[GIVEN DATA — start]

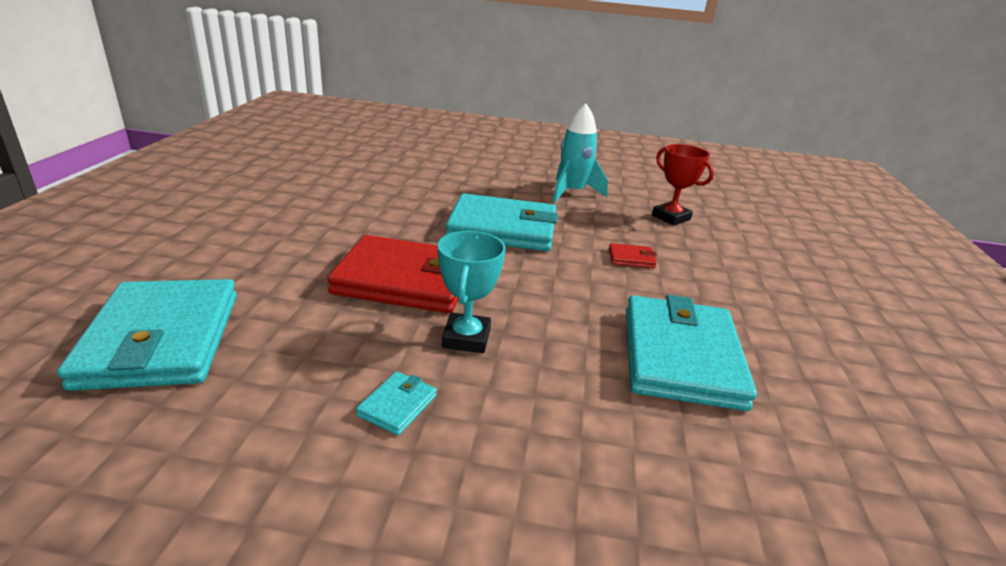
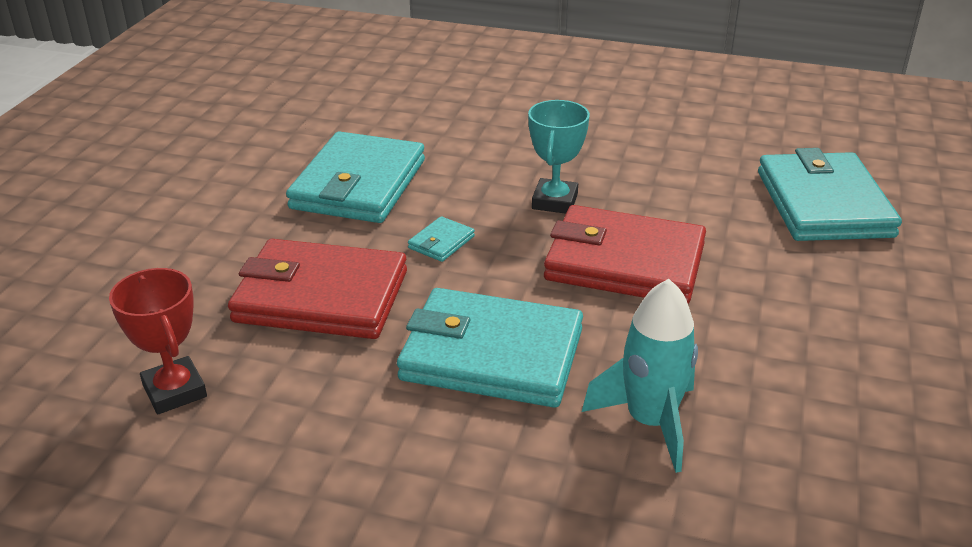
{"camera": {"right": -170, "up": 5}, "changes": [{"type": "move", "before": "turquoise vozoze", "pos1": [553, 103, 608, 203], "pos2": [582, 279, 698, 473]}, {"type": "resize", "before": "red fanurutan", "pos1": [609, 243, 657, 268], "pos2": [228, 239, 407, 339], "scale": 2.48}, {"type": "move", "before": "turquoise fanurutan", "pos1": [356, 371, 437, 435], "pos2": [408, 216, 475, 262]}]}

[GIVEN DATA — finish]
[GIVEN DATA — start]

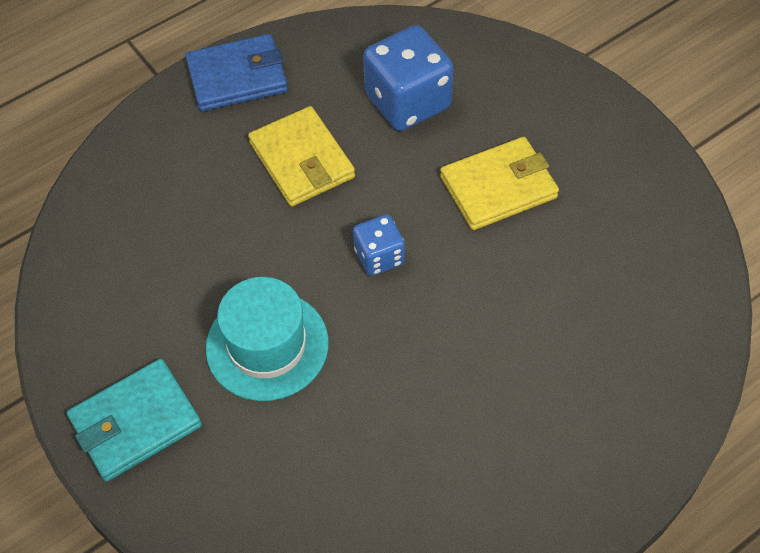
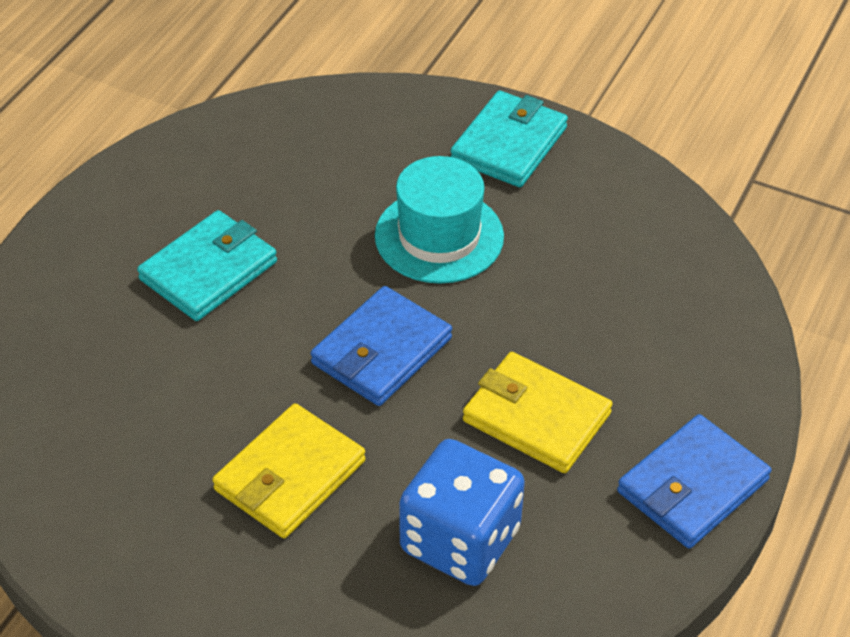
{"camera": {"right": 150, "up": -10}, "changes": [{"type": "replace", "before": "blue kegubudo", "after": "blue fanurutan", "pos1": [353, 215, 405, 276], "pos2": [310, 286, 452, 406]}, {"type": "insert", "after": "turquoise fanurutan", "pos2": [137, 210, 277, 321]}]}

[GIVEN DATA — finish]
[GIVEN DATA — start]

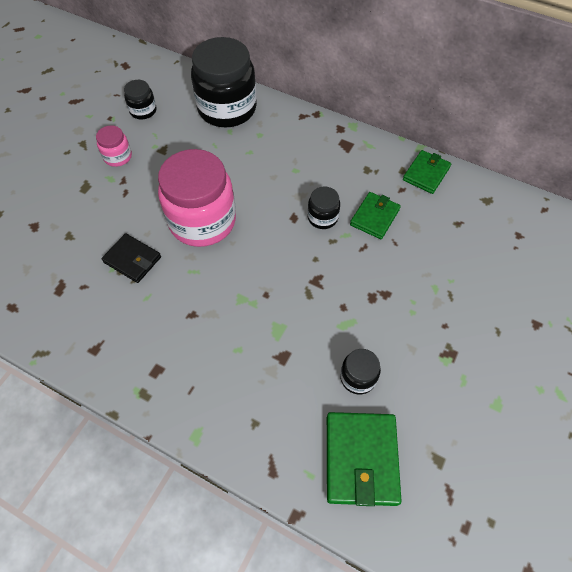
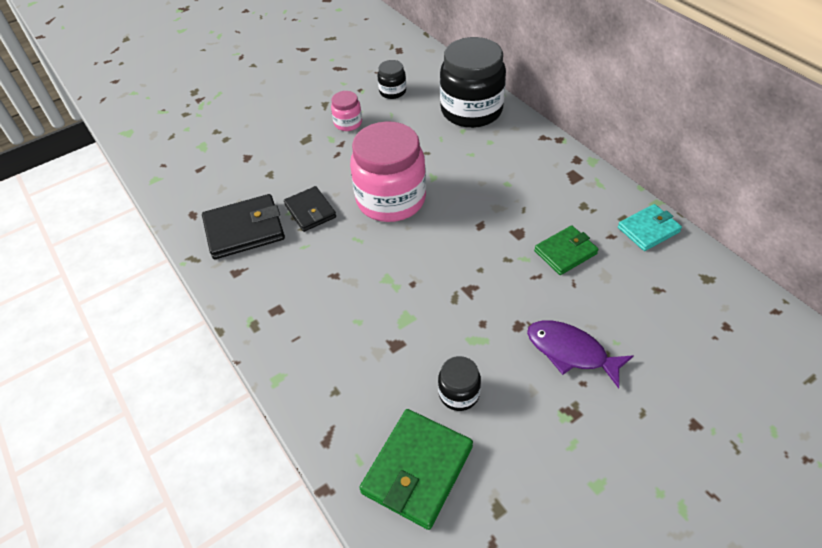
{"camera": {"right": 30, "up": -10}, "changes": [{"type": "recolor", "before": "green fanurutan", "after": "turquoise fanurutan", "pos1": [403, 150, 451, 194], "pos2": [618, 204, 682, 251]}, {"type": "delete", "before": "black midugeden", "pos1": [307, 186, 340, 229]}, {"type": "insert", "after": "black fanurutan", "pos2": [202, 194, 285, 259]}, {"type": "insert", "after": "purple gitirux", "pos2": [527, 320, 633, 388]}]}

[GIVEN DATA — finish]

WORK ORDER -
Match on "after" and copy out every line of the entries that contains it.

TASK SOLUTION -
{"camera": {"right": 150, "up": -10}, "changes": [{"type": "replace", "before": "blue kegubudo", "after": "blue fanurutan", "pos1": [353, 215, 405, 276], "pos2": [310, 286, 452, 406]}, {"type": "insert", "after": "turquoise fanurutan", "pos2": [137, 210, 277, 321]}]}
{"camera": {"right": 30, "up": -10}, "changes": [{"type": "recolor", "before": "green fanurutan", "after": "turquoise fanurutan", "pos1": [403, 150, 451, 194], "pos2": [618, 204, 682, 251]}, {"type": "delete", "before": "black midugeden", "pos1": [307, 186, 340, 229]}, {"type": "insert", "after": "black fanurutan", "pos2": [202, 194, 285, 259]}, {"type": "insert", "after": "purple gitirux", "pos2": [527, 320, 633, 388]}]}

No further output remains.